• _DATA SECTION_:
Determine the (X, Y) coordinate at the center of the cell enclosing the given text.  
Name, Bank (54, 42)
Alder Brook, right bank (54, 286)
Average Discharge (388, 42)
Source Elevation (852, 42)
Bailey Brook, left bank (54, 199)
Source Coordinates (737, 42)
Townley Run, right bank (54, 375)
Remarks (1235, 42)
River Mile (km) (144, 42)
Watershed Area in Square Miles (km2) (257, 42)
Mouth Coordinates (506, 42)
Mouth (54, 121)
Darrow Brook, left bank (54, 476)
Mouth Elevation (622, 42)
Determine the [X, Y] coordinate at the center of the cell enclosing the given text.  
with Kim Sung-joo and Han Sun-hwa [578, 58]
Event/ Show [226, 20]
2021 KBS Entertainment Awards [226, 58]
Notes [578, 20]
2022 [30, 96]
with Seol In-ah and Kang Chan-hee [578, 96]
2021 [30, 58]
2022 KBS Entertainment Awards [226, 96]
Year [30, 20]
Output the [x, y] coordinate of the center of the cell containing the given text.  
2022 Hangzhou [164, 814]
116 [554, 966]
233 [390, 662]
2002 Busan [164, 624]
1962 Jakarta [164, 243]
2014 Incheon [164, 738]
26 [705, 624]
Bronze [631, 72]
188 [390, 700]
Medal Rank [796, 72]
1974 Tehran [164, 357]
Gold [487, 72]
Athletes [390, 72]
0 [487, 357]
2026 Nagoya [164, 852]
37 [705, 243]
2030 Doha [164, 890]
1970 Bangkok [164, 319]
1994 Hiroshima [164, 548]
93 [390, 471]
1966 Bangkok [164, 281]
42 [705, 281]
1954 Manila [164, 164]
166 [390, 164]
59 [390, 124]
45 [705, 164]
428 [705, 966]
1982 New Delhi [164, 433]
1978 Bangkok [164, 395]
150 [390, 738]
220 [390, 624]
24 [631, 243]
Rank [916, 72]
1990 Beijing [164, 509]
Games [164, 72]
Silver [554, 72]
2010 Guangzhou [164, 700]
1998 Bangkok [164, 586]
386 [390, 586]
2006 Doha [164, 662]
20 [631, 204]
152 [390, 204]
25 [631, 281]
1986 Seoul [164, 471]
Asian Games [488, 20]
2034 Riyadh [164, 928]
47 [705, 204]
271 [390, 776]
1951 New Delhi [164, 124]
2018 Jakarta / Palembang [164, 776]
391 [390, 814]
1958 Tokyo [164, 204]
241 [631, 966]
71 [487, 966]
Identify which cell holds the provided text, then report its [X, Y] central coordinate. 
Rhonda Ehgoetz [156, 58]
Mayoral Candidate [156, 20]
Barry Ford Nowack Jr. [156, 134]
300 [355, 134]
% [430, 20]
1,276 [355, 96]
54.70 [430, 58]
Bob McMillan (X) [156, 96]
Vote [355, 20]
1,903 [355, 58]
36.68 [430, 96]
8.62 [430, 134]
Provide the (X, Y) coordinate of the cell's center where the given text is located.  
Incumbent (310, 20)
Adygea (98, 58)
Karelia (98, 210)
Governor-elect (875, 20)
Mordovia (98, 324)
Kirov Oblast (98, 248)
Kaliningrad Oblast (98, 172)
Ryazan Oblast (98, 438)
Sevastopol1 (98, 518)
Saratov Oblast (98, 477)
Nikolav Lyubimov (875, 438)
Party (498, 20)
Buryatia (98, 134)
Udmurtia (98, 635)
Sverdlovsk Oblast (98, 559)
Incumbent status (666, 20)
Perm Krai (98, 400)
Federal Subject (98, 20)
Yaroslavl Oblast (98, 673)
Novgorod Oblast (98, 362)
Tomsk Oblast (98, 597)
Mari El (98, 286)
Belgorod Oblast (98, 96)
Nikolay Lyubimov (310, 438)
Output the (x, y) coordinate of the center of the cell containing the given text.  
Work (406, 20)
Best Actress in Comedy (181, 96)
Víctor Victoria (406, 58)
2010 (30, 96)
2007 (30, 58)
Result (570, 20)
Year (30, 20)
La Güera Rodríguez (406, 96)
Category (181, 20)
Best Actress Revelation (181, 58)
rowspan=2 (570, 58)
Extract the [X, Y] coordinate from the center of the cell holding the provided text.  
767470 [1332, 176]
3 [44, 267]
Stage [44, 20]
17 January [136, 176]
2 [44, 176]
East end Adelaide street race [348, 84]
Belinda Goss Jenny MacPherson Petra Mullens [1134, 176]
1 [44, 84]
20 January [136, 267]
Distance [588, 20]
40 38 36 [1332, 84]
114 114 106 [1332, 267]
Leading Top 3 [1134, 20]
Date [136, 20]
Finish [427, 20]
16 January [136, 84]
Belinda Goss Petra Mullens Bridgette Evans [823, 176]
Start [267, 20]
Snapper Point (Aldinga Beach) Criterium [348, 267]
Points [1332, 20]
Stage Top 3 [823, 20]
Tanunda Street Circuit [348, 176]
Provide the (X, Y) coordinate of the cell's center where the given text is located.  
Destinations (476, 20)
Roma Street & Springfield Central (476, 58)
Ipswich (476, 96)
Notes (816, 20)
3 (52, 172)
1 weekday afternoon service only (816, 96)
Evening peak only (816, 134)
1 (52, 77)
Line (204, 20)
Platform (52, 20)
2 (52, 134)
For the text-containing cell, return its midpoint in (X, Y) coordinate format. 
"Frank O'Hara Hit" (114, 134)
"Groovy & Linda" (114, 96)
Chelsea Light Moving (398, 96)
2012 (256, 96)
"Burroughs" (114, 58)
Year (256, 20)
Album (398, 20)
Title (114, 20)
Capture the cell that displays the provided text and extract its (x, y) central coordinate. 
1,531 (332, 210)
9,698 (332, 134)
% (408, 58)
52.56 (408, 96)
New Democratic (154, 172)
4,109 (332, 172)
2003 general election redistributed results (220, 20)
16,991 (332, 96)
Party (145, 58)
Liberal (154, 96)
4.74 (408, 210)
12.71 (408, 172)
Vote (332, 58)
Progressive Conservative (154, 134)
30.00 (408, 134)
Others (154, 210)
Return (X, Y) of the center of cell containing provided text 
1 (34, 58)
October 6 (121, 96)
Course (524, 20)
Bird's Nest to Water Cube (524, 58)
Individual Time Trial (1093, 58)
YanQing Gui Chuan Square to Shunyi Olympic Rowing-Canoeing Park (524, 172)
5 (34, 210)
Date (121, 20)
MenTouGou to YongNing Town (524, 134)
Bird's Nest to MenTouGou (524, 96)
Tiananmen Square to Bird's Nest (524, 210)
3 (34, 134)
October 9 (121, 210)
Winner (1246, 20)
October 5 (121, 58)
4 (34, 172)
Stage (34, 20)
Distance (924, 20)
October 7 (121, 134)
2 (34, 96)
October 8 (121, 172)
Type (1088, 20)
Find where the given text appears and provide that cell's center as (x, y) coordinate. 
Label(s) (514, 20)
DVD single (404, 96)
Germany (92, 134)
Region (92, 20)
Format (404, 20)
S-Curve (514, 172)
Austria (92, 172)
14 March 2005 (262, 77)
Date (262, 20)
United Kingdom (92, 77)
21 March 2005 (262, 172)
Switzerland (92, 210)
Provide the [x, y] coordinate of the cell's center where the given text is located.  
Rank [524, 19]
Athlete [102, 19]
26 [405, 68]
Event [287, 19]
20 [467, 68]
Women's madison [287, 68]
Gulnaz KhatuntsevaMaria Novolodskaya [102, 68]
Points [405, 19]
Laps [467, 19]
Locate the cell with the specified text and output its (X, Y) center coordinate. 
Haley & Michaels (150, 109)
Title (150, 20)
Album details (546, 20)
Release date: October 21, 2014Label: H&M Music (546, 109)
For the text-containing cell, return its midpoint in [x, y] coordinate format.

• _WRITTEN PROBLEM_: Retype all of the lines above exactly as they are, from the first line to the last.

• _SOLVED EXERCISE_:
Determine the (X, Y) coordinate at the center of the cell enclosing the given text.  
Name, Bank (54, 42)
Alder Brook, right bank (54, 286)
Average Discharge (388, 42)
Source Elevation (852, 42)
Bailey Brook, left bank (54, 199)
Source Coordinates (737, 42)
Townley Run, right bank (54, 375)
Remarks (1235, 42)
River Mile (km) (144, 42)
Watershed Area in Square Miles (km2) (257, 42)
Mouth Coordinates (506, 42)
Mouth (54, 121)
Darrow Brook, left bank (54, 476)
Mouth Elevation (622, 42)
Determine the [X, Y] coordinate at the center of the cell enclosing the given text.  
with Kim Sung-joo and Han Sun-hwa [578, 58]
Event/ Show [226, 20]
2021 KBS Entertainment Awards [226, 58]
Notes [578, 20]
2022 [30, 96]
with Seol In-ah and Kang Chan-hee [578, 96]
2021 [30, 58]
2022 KBS Entertainment Awards [226, 96]
Year [30, 20]
Output the [x, y] coordinate of the center of the cell containing the given text.  
2022 Hangzhou [164, 814]
116 [554, 966]
233 [390, 662]
2002 Busan [164, 624]
1962 Jakarta [164, 243]
2014 Incheon [164, 738]
26 [705, 624]
Bronze [631, 72]
188 [390, 700]
Medal Rank [796, 72]
1974 Tehran [164, 357]
Gold [487, 72]
Athletes [390, 72]
0 [487, 357]
2026 Nagoya [164, 852]
37 [705, 243]
2030 Doha [164, 890]
1970 Bangkok [164, 319]
1994 Hiroshima [164, 548]
93 [390, 471]
1966 Bangkok [164, 281]
42 [705, 281]
1954 Manila [164, 164]
166 [390, 164]
59 [390, 124]
45 [705, 164]
428 [705, 966]
1982 New Delhi [164, 433]
1978 Bangkok [164, 395]
150 [390, 738]
220 [390, 624]
24 [631, 243]
Rank [916, 72]
1990 Beijing [164, 509]
Games [164, 72]
Silver [554, 72]
2010 Guangzhou [164, 700]
1998 Bangkok [164, 586]
386 [390, 586]
2006 Doha [164, 662]
20 [631, 204]
152 [390, 204]
25 [631, 281]
1986 Seoul [164, 471]
Asian Games [488, 20]
2034 Riyadh [164, 928]
47 [705, 204]
271 [390, 776]
1951 New Delhi [164, 124]
2018 Jakarta / Palembang [164, 776]
391 [390, 814]
1958 Tokyo [164, 204]
241 [631, 966]
71 [487, 966]
Identify which cell holds the provided text, then report its [X, Y] central coordinate. 
Rhonda Ehgoetz [156, 58]
Mayoral Candidate [156, 20]
Barry Ford Nowack Jr. [156, 134]
300 [355, 134]
% [430, 20]
1,276 [355, 96]
54.70 [430, 58]
Bob McMillan (X) [156, 96]
Vote [355, 20]
1,903 [355, 58]
36.68 [430, 96]
8.62 [430, 134]
Provide the (X, Y) coordinate of the cell's center where the given text is located.  
Incumbent (310, 20)
Adygea (98, 58)
Karelia (98, 210)
Governor-elect (875, 20)
Mordovia (98, 324)
Kirov Oblast (98, 248)
Kaliningrad Oblast (98, 172)
Ryazan Oblast (98, 438)
Sevastopol1 (98, 518)
Saratov Oblast (98, 477)
Nikolav Lyubimov (875, 438)
Party (498, 20)
Buryatia (98, 134)
Udmurtia (98, 635)
Sverdlovsk Oblast (98, 559)
Incumbent status (666, 20)
Perm Krai (98, 400)
Federal Subject (98, 20)
Yaroslavl Oblast (98, 673)
Novgorod Oblast (98, 362)
Tomsk Oblast (98, 597)
Mari El (98, 286)
Belgorod Oblast (98, 96)
Nikolay Lyubimov (310, 438)
Output the (x, y) coordinate of the center of the cell containing the given text.  
Work (406, 20)
Best Actress in Comedy (181, 96)
Víctor Victoria (406, 58)
2010 (30, 96)
2007 (30, 58)
Result (570, 20)
Year (30, 20)
La Güera Rodríguez (406, 96)
Category (181, 20)
Best Actress Revelation (181, 58)
rowspan=2 (570, 58)
Extract the [X, Y] coordinate from the center of the cell holding the provided text.  
767470 [1332, 176]
3 [44, 267]
Stage [44, 20]
17 January [136, 176]
2 [44, 176]
East end Adelaide street race [348, 84]
Belinda Goss Jenny MacPherson Petra Mullens [1134, 176]
1 [44, 84]
20 January [136, 267]
Distance [588, 20]
40 38 36 [1332, 84]
114 114 106 [1332, 267]
Leading Top 3 [1134, 20]
Date [136, 20]
Finish [427, 20]
16 January [136, 84]
Belinda Goss Petra Mullens Bridgette Evans [823, 176]
Start [267, 20]
Snapper Point (Aldinga Beach) Criterium [348, 267]
Points [1332, 20]
Stage Top 3 [823, 20]
Tanunda Street Circuit [348, 176]
Provide the (X, Y) coordinate of the cell's center where the given text is located.  
Destinations (476, 20)
Roma Street & Springfield Central (476, 58)
Ipswich (476, 96)
Notes (816, 20)
3 (52, 172)
1 weekday afternoon service only (816, 96)
Evening peak only (816, 134)
1 (52, 77)
Line (204, 20)
Platform (52, 20)
2 (52, 134)
For the text-containing cell, return its midpoint in (X, Y) coordinate format. 
"Frank O'Hara Hit" (114, 134)
"Groovy & Linda" (114, 96)
Chelsea Light Moving (398, 96)
2012 (256, 96)
"Burroughs" (114, 58)
Year (256, 20)
Album (398, 20)
Title (114, 20)
Capture the cell that displays the provided text and extract its (x, y) central coordinate. 
1,531 (332, 210)
9,698 (332, 134)
% (408, 58)
52.56 (408, 96)
New Democratic (154, 172)
4,109 (332, 172)
2003 general election redistributed results (220, 20)
16,991 (332, 96)
Party (145, 58)
Liberal (154, 96)
4.74 (408, 210)
12.71 (408, 172)
Vote (332, 58)
Progressive Conservative (154, 134)
30.00 (408, 134)
Others (154, 210)
Return (X, Y) of the center of cell containing provided text 
1 (34, 58)
October 6 (121, 96)
Course (524, 20)
Bird's Nest to Water Cube (524, 58)
Individual Time Trial (1093, 58)
YanQing Gui Chuan Square to Shunyi Olympic Rowing-Canoeing Park (524, 172)
5 (34, 210)
Date (121, 20)
MenTouGou to YongNing Town (524, 134)
Bird's Nest to MenTouGou (524, 96)
Tiananmen Square to Bird's Nest (524, 210)
3 (34, 134)
October 9 (121, 210)
Winner (1246, 20)
October 5 (121, 58)
4 (34, 172)
Stage (34, 20)
Distance (924, 20)
October 7 (121, 134)
2 (34, 96)
October 8 (121, 172)
Type (1088, 20)
Find where the given text appears and provide that cell's center as (x, y) coordinate. 
Label(s) (514, 20)
DVD single (404, 96)
Germany (92, 134)
Region (92, 20)
Format (404, 20)
S-Curve (514, 172)
Austria (92, 172)
14 March 2005 (262, 77)
Date (262, 20)
United Kingdom (92, 77)
21 March 2005 (262, 172)
Switzerland (92, 210)
Provide the [x, y] coordinate of the cell's center where the given text is located.  
Rank [524, 19]
Athlete [102, 19]
26 [405, 68]
Event [287, 19]
20 [467, 68]
Women's madison [287, 68]
Gulnaz KhatuntsevaMaria Novolodskaya [102, 68]
Points [405, 19]
Laps [467, 19]
Locate the cell with the specified text and output its (X, Y) center coordinate. 
Haley & Michaels (150, 109)
Title (150, 20)
Album details (546, 20)
Release date: October 21, 2014Label: H&M Music (546, 109)
For the text-containing cell, return its midpoint in [x, y] coordinate format.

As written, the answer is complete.